- **Exercise prompt**:
Every line below between the line holding "<351,451> to <121,409>" and the line holding "drum/royal blue <362,411>", inclusive, should be repeated exactly, and all other lines omitted.

- **Records to use**:
# # # # #

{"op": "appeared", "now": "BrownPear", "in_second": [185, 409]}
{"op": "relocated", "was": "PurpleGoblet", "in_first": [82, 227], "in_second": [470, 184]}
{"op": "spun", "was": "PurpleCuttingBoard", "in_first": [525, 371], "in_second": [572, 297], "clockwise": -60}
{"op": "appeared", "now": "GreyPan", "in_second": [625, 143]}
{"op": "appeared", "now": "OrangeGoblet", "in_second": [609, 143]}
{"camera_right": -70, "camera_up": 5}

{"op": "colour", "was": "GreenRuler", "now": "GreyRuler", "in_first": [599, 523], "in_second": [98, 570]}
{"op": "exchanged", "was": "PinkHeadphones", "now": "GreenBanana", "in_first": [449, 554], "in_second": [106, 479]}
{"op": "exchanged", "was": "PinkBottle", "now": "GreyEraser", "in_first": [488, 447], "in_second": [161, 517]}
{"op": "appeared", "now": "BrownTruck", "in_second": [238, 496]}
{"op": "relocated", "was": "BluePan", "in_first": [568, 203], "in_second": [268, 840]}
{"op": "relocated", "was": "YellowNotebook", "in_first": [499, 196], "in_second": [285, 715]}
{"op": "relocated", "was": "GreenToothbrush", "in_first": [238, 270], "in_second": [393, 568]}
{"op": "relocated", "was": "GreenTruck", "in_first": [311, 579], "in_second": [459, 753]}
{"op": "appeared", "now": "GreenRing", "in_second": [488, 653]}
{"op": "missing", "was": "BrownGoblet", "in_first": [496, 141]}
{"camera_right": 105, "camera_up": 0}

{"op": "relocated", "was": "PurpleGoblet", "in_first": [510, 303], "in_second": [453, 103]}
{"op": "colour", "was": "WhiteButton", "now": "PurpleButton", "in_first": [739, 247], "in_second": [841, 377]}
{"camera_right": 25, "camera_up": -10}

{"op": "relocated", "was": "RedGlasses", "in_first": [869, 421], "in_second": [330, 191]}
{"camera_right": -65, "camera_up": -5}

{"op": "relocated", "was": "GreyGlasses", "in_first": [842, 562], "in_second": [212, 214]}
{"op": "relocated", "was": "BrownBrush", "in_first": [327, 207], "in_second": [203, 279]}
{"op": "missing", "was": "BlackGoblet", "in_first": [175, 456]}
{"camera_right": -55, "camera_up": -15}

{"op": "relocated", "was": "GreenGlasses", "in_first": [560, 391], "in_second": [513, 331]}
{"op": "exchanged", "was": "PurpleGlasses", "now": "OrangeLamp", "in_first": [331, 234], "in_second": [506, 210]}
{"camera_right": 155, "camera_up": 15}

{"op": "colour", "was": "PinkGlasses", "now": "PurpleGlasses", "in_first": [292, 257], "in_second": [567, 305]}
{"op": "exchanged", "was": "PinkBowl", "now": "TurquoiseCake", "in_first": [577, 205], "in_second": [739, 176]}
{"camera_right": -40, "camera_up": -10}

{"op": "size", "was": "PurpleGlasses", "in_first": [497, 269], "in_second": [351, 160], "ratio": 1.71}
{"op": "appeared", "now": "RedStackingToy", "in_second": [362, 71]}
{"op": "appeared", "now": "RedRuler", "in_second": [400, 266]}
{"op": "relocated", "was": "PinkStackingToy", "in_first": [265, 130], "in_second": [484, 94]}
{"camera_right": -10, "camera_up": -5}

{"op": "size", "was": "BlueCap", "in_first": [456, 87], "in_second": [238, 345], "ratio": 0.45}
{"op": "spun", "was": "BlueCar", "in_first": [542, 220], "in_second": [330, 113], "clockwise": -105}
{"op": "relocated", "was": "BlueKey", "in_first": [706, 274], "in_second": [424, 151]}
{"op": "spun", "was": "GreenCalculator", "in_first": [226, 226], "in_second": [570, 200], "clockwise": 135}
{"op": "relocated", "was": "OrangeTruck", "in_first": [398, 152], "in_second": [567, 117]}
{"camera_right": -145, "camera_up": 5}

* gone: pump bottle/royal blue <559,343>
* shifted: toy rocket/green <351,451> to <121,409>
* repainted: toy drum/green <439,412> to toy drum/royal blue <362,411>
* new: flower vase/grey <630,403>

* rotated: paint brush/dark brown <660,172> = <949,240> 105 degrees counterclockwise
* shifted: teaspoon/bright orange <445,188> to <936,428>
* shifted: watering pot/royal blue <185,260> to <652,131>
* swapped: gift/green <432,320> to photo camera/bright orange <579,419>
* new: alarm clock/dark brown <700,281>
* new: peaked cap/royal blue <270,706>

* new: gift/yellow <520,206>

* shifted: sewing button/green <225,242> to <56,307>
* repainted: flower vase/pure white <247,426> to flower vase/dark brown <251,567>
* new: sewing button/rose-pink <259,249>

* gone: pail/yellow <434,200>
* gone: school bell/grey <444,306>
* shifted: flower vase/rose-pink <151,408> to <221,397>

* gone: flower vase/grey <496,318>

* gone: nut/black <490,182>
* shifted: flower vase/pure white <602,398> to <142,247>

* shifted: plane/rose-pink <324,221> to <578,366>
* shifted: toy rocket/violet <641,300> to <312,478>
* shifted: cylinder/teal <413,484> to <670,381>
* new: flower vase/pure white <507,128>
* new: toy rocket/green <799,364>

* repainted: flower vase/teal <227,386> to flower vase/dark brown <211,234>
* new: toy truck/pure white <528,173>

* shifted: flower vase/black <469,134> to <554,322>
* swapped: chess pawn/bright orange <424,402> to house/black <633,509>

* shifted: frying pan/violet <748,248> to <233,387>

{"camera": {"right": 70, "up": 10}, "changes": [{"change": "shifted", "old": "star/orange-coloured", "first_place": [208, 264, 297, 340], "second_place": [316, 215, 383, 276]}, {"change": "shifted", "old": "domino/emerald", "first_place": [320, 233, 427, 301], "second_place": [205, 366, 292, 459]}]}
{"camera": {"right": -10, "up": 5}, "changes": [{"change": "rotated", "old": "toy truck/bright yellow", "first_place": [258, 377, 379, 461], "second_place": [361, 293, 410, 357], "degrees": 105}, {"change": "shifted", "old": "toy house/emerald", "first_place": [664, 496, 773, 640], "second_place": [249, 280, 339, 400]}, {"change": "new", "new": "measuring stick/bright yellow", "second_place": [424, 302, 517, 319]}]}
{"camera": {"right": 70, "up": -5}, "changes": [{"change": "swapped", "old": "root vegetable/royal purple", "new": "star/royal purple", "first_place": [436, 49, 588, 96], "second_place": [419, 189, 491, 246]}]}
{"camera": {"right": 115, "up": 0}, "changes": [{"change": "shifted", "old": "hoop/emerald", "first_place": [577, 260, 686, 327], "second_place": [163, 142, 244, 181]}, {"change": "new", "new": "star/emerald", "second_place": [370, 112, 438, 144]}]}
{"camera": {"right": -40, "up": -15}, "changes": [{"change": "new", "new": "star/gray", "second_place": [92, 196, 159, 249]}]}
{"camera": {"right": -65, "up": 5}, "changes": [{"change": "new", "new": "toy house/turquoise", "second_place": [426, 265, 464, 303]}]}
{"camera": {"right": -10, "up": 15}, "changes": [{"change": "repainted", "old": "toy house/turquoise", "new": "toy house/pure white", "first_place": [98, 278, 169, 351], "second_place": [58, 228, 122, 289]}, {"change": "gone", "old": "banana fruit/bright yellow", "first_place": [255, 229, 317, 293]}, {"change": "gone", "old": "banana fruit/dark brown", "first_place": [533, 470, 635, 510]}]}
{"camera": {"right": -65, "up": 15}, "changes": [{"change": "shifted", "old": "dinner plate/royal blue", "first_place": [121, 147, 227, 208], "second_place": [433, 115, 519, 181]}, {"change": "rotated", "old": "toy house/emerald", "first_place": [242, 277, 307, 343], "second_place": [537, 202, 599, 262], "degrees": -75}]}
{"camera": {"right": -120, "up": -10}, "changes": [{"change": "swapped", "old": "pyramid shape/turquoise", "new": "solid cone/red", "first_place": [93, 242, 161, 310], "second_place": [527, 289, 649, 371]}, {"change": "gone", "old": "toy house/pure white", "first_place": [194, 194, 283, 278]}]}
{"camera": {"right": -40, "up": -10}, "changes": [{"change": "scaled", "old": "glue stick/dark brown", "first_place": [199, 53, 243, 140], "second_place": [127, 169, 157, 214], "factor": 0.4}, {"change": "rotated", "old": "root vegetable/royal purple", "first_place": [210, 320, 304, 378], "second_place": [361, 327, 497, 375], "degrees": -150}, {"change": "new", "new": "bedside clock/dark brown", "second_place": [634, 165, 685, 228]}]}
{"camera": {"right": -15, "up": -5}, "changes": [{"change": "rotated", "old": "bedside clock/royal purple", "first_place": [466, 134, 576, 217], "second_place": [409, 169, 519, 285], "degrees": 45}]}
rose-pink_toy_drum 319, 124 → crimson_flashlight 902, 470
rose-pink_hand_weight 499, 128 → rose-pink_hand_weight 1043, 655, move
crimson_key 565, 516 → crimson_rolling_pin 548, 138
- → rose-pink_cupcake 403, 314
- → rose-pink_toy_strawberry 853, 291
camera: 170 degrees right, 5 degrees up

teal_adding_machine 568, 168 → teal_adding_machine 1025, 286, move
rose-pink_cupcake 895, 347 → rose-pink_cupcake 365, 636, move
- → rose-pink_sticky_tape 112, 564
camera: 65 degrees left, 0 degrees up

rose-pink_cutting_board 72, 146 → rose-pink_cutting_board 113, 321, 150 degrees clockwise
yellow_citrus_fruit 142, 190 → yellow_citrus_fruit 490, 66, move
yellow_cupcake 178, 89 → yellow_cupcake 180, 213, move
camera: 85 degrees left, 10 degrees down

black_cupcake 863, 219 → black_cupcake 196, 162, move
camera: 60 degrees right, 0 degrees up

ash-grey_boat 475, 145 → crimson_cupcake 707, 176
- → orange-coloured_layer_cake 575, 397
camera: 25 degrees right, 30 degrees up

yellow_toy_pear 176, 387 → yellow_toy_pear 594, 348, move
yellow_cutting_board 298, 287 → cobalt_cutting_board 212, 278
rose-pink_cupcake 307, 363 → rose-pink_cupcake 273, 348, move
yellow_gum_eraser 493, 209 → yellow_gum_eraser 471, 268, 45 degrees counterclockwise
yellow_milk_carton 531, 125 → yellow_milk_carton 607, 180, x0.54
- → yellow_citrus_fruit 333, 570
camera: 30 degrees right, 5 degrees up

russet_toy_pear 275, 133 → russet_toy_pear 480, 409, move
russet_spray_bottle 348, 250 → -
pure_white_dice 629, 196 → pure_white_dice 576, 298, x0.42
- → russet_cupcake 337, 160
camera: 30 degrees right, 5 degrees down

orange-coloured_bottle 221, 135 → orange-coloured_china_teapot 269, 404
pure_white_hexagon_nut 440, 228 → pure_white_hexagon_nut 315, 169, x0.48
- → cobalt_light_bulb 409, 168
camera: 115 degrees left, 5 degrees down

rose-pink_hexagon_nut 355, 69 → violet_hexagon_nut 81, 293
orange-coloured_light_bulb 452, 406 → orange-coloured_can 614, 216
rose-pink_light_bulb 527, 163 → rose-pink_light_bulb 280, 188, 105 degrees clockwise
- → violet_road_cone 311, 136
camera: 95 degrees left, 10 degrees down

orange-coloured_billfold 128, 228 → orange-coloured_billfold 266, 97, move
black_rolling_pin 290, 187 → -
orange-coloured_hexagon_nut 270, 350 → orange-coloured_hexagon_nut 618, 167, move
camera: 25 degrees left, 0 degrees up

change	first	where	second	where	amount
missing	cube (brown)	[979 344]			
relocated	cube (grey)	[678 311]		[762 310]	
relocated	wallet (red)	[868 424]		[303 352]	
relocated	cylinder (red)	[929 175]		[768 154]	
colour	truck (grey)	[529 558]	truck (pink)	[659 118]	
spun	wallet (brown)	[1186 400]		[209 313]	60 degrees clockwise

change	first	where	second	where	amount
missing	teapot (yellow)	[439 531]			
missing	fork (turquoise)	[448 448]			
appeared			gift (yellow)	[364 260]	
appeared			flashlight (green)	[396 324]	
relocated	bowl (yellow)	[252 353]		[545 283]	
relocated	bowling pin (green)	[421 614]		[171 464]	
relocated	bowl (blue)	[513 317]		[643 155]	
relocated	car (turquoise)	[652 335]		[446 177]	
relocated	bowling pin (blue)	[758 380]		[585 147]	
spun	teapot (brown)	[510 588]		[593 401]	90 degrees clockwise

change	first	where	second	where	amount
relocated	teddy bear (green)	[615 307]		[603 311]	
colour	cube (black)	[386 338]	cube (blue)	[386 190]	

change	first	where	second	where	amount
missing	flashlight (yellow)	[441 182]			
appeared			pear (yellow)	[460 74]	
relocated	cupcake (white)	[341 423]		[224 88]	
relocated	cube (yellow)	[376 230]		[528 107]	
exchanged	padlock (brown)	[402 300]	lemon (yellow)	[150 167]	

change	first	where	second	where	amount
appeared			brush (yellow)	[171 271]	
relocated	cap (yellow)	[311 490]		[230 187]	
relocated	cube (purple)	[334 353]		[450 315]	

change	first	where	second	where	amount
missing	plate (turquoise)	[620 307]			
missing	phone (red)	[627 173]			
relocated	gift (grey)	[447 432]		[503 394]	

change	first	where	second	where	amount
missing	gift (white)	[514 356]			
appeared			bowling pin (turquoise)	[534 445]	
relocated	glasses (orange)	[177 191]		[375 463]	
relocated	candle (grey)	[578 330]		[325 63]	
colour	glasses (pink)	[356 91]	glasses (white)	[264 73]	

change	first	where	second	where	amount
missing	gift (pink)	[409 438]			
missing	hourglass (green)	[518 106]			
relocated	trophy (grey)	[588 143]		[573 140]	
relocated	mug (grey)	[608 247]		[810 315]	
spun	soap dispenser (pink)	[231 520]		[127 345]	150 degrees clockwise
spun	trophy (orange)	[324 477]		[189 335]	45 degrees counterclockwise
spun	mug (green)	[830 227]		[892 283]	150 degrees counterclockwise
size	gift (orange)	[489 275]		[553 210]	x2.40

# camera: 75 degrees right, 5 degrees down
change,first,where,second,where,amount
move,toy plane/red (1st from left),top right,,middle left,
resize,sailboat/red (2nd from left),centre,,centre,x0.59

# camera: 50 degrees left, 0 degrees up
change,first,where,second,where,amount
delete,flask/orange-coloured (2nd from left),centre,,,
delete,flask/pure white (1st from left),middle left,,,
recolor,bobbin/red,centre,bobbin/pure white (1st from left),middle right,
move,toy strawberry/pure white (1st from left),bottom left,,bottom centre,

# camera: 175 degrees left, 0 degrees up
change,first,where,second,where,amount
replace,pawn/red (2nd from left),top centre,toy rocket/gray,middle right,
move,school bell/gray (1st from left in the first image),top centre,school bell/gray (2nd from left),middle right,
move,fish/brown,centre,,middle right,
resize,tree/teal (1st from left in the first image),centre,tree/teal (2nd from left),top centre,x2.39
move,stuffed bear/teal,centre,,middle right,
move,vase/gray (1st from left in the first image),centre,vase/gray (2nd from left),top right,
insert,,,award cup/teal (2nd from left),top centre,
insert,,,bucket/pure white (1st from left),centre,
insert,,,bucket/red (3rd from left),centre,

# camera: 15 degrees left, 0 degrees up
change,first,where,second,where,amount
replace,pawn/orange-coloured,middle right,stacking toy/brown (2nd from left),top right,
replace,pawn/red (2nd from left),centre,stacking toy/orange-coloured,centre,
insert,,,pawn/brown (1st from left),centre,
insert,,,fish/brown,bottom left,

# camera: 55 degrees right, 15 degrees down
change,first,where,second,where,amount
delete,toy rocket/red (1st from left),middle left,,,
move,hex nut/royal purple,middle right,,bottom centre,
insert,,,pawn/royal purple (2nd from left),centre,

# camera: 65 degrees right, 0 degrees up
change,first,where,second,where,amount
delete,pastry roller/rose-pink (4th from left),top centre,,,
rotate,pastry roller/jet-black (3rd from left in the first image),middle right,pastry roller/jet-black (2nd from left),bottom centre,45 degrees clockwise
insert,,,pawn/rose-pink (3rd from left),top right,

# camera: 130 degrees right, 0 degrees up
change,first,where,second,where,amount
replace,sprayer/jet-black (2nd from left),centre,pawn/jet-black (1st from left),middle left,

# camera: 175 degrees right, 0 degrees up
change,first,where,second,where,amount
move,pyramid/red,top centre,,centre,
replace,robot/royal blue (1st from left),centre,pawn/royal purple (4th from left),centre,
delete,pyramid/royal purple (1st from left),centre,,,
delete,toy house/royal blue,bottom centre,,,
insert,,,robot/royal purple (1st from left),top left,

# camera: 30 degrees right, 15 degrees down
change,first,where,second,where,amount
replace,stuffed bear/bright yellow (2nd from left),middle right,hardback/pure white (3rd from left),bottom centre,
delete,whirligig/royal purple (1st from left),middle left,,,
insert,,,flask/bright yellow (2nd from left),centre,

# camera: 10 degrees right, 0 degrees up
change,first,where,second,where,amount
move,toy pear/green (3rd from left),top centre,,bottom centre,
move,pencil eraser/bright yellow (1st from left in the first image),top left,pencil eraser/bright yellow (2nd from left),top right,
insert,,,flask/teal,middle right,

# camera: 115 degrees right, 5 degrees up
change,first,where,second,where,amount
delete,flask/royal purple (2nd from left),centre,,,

# # # # #

- **Answer section**:
* shifted: toy rocket/green <351,451> to <121,409>
* repainted: toy drum/green <439,412> to toy drum/royal blue <362,411>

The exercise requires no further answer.